◆ **AIM OF THE EXERCISE**
Print the entire listing below word for word, excluding its pictures.

[Start of section]

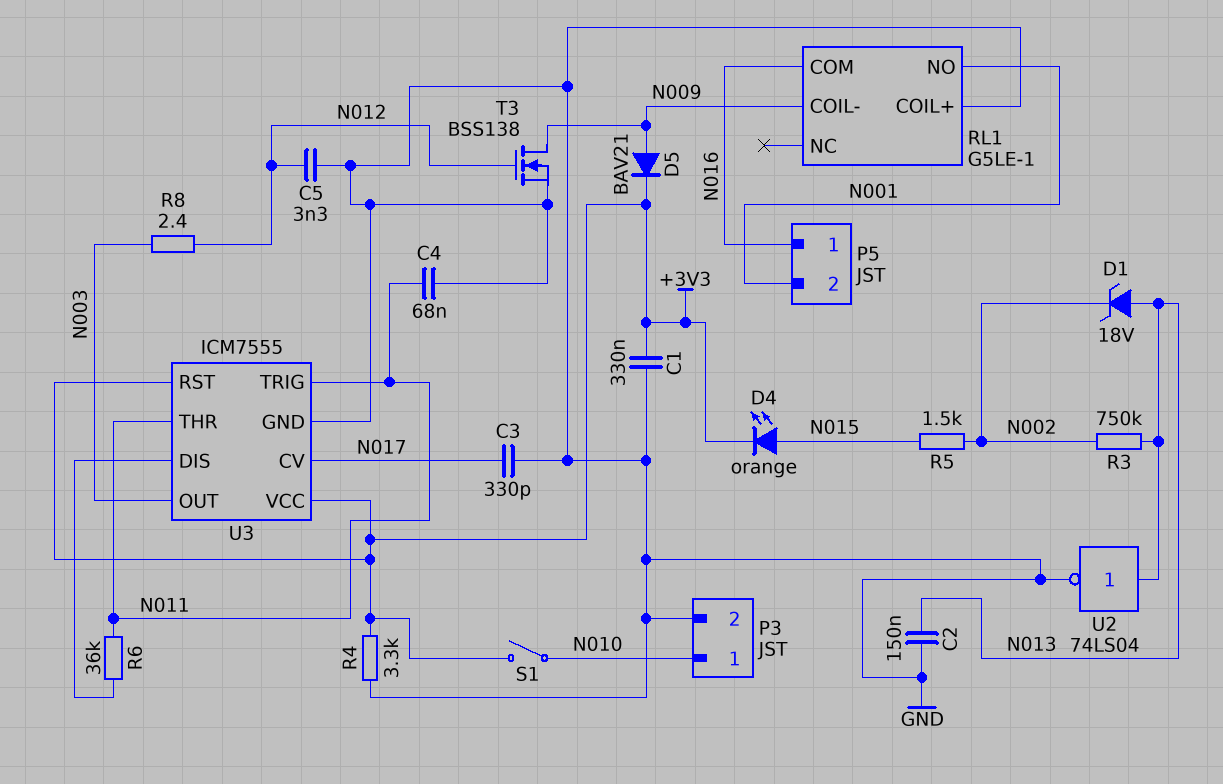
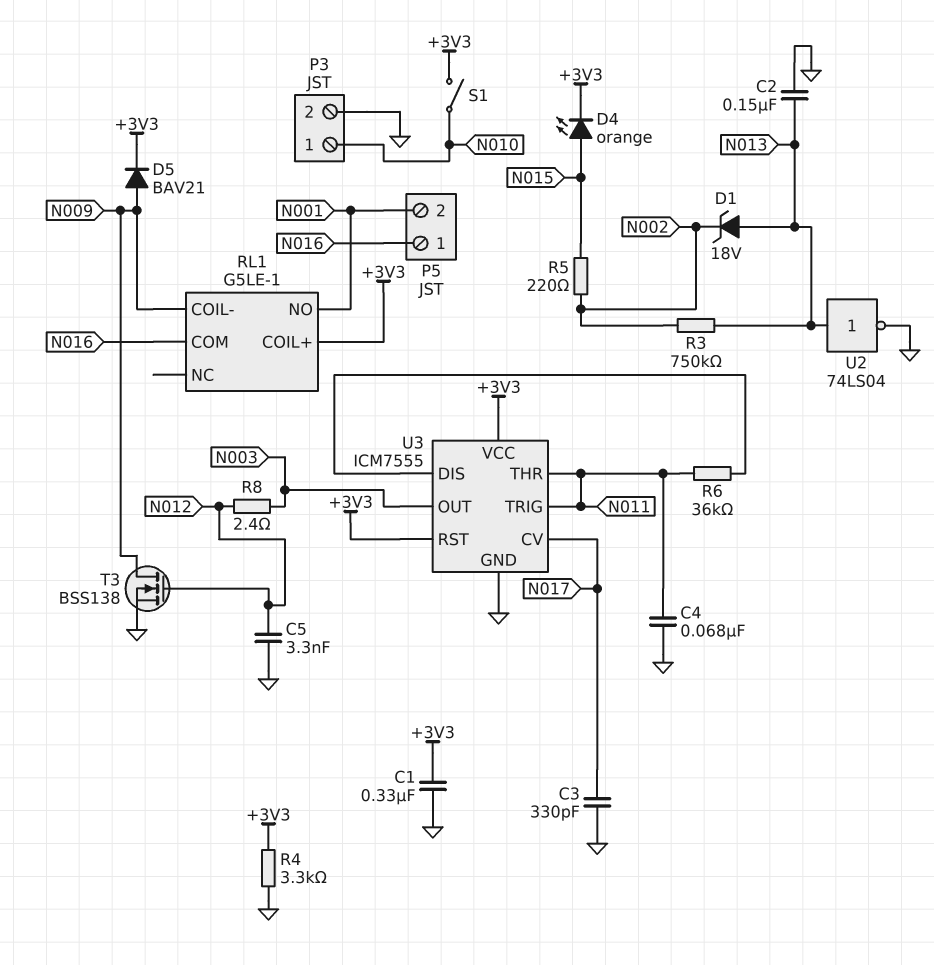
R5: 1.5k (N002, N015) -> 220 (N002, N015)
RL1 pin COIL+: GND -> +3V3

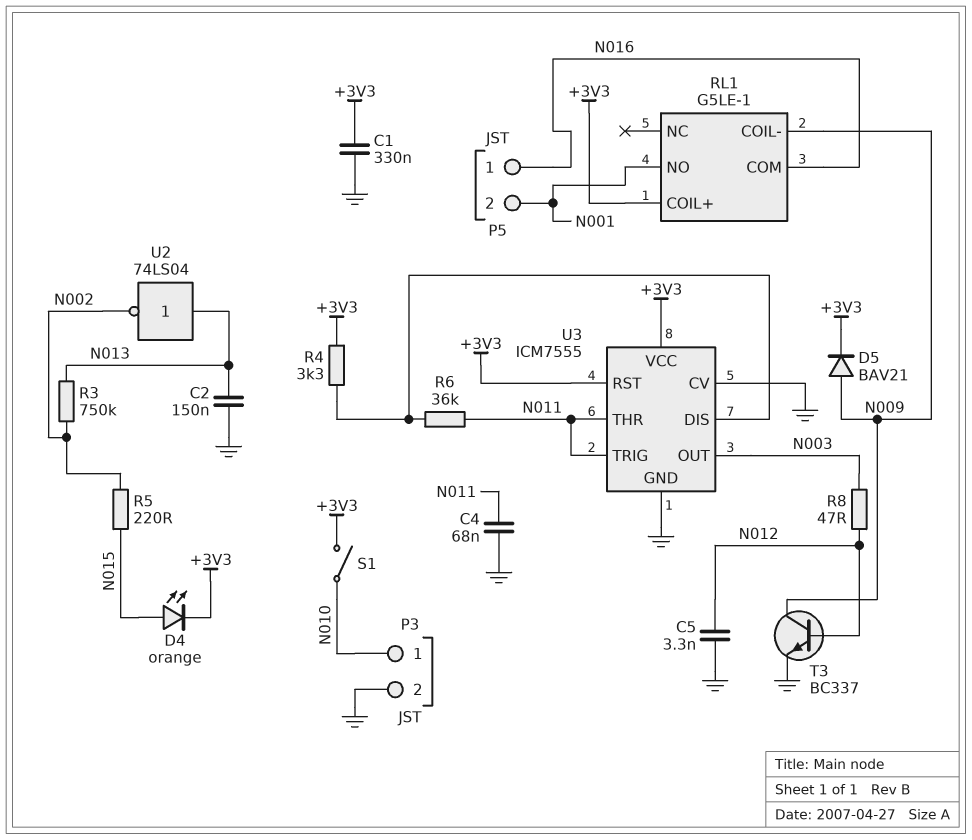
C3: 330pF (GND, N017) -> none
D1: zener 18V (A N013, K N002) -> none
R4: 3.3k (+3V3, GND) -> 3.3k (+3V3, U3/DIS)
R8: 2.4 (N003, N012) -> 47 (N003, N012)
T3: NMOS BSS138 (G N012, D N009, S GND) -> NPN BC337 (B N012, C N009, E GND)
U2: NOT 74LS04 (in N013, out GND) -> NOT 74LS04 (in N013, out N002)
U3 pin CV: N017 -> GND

[End of section]

◆ **RESPONSE AREA**
R5: 1.5k (N002, N015) -> 220 (N002, N015)
RL1 pin COIL+: GND -> +3V3

C3: 330pF (GND, N017) -> none
D1: zener 18V (A N013, K N002) -> none
R4: 3.3k (+3V3, GND) -> 3.3k (+3V3, U3/DIS)
R8: 2.4 (N003, N012) -> 47 (N003, N012)
T3: NMOS BSS138 (G N012, D N009, S GND) -> NPN BC337 (B N012, C N009, E GND)
U2: NOT 74LS04 (in N013, out GND) -> NOT 74LS04 (in N013, out N002)
U3 pin CV: N017 -> GND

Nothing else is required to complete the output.